── Data listing
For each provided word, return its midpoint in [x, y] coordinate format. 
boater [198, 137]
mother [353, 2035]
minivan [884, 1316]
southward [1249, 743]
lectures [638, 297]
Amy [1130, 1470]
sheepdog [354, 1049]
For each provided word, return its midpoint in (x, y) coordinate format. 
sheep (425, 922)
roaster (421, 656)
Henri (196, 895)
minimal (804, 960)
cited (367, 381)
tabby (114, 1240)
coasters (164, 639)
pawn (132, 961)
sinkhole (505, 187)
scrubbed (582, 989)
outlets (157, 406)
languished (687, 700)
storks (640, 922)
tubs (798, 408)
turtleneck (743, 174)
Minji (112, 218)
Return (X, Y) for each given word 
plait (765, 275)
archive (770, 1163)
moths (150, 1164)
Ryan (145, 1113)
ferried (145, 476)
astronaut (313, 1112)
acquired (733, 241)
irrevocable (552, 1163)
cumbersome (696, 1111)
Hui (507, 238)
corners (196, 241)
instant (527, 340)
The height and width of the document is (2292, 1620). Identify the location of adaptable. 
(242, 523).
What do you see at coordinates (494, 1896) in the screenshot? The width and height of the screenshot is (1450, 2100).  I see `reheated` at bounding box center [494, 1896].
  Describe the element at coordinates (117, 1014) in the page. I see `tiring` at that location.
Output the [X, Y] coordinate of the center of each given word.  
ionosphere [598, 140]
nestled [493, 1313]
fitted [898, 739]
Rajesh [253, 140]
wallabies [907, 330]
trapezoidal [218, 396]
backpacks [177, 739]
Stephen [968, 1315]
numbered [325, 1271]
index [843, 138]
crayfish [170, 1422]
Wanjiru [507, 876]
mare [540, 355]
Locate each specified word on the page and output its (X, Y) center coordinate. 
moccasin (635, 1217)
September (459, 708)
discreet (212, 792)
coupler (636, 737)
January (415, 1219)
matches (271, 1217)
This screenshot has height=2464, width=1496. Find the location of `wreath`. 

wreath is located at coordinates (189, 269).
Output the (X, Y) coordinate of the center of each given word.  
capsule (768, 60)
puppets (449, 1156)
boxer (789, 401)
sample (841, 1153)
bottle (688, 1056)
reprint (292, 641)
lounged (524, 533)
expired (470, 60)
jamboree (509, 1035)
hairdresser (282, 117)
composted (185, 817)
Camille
────
● **Goal of the exercise**
Print all of the lines above again, word for word and unchanged.

● **Written response**
For each provided word, return its midpoint in [x, y] coordinate format. 
boater [198, 137]
mother [353, 2035]
minivan [884, 1316]
southward [1249, 743]
lectures [638, 297]
Amy [1130, 1470]
sheepdog [354, 1049]
For each provided word, return its midpoint in (x, y) coordinate format. 
sheep (425, 922)
roaster (421, 656)
Henri (196, 895)
minimal (804, 960)
cited (367, 381)
tabby (114, 1240)
coasters (164, 639)
pawn (132, 961)
sinkhole (505, 187)
scrubbed (582, 989)
outlets (157, 406)
languished (687, 700)
storks (640, 922)
tubs (798, 408)
turtleneck (743, 174)
Minji (112, 218)
Return (X, Y) for each given word 
plait (765, 275)
archive (770, 1163)
moths (150, 1164)
Ryan (145, 1113)
ferried (145, 476)
astronaut (313, 1112)
acquired (733, 241)
irrevocable (552, 1163)
cumbersome (696, 1111)
Hui (507, 238)
corners (196, 241)
instant (527, 340)
The height and width of the document is (2292, 1620). Identify the location of adaptable. 
(242, 523).
What do you see at coordinates (494, 1896) in the screenshot? The width and height of the screenshot is (1450, 2100).  I see `reheated` at bounding box center [494, 1896].
  Describe the element at coordinates (117, 1014) in the page. I see `tiring` at that location.
Output the [X, Y] coordinate of the center of each given word.  
ionosphere [598, 140]
nestled [493, 1313]
fitted [898, 739]
Rajesh [253, 140]
wallabies [907, 330]
trapezoidal [218, 396]
backpacks [177, 739]
Stephen [968, 1315]
numbered [325, 1271]
index [843, 138]
crayfish [170, 1422]
Wanjiru [507, 876]
mare [540, 355]
Locate each specified word on the page and output its (X, Y) center coordinate. 
moccasin (635, 1217)
September (459, 708)
discreet (212, 792)
coupler (636, 737)
January (415, 1219)
matches (271, 1217)
This screenshot has height=2464, width=1496. Find the location of `wreath`. 

wreath is located at coordinates (189, 269).
Output the (X, Y) coordinate of the center of each given word.  
capsule (768, 60)
puppets (449, 1156)
boxer (789, 401)
sample (841, 1153)
bottle (688, 1056)
reprint (292, 641)
lounged (524, 533)
expired (470, 60)
jamboree (509, 1035)
hairdresser (282, 117)
composted (185, 817)
Camille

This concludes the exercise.